> _Activity_: Report every line in the listing below where the string "white" shows up.

*** Record set ***

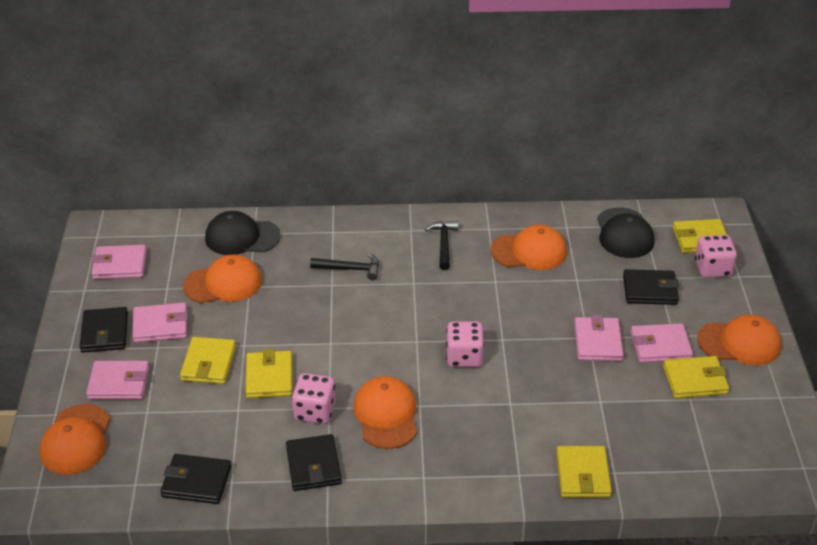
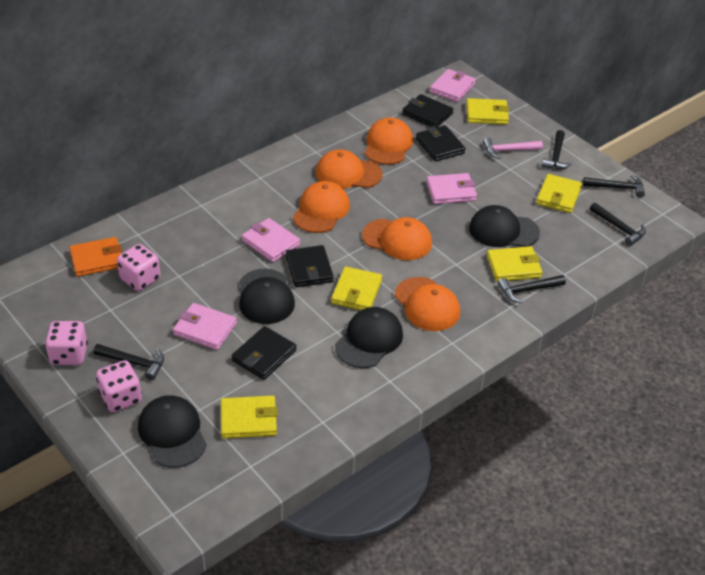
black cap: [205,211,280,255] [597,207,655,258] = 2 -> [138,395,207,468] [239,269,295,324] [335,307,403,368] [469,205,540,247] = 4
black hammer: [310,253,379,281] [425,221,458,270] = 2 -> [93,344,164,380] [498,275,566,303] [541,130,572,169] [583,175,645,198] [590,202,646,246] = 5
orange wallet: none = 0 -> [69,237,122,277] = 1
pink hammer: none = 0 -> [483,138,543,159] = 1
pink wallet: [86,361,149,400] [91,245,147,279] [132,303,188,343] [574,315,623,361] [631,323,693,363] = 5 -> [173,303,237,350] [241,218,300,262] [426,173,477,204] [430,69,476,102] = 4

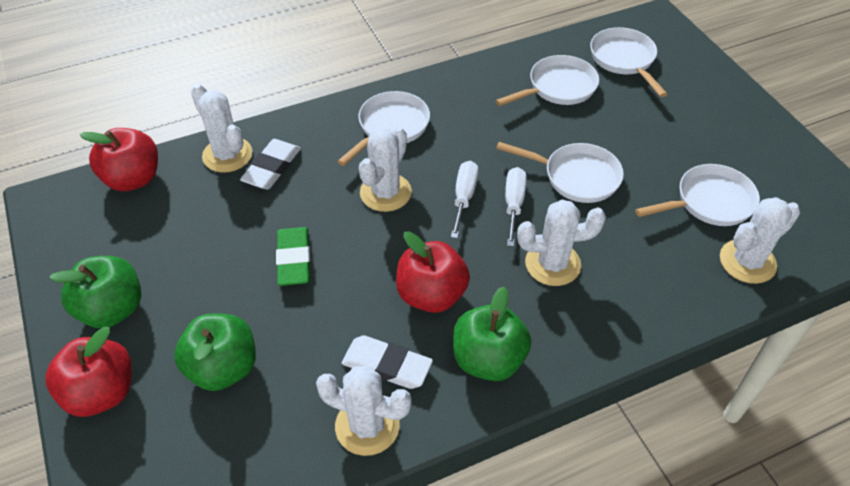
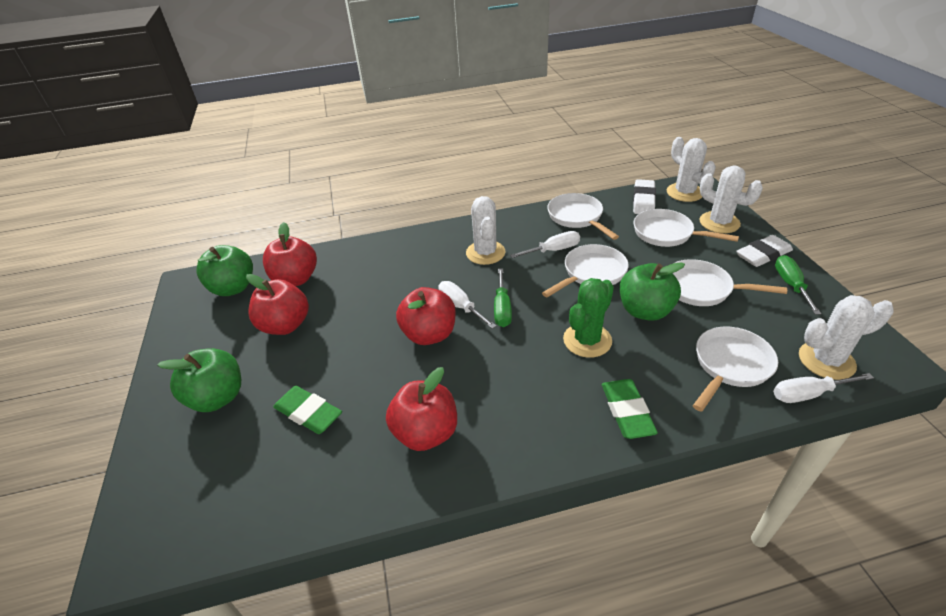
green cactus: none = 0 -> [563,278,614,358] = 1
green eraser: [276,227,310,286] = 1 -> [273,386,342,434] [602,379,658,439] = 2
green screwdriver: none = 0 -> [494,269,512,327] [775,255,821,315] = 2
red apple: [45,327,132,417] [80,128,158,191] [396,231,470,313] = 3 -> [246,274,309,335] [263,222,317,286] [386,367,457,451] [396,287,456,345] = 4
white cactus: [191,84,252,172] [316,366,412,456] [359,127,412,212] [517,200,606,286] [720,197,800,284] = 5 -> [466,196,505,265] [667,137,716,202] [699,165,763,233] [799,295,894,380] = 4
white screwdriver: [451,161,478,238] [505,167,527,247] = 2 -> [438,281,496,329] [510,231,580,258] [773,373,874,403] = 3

*** End of Record set ***

> _Answer box_:
white cactus: [191,84,252,172] [316,366,412,456] [359,127,412,212] [517,200,606,286] [720,197,800,284] = 5 -> [466,196,505,265] [667,137,716,202] [699,165,763,233] [799,295,894,380] = 4
white screwdriver: [451,161,478,238] [505,167,527,247] = 2 -> [438,281,496,329] [510,231,580,258] [773,373,874,403] = 3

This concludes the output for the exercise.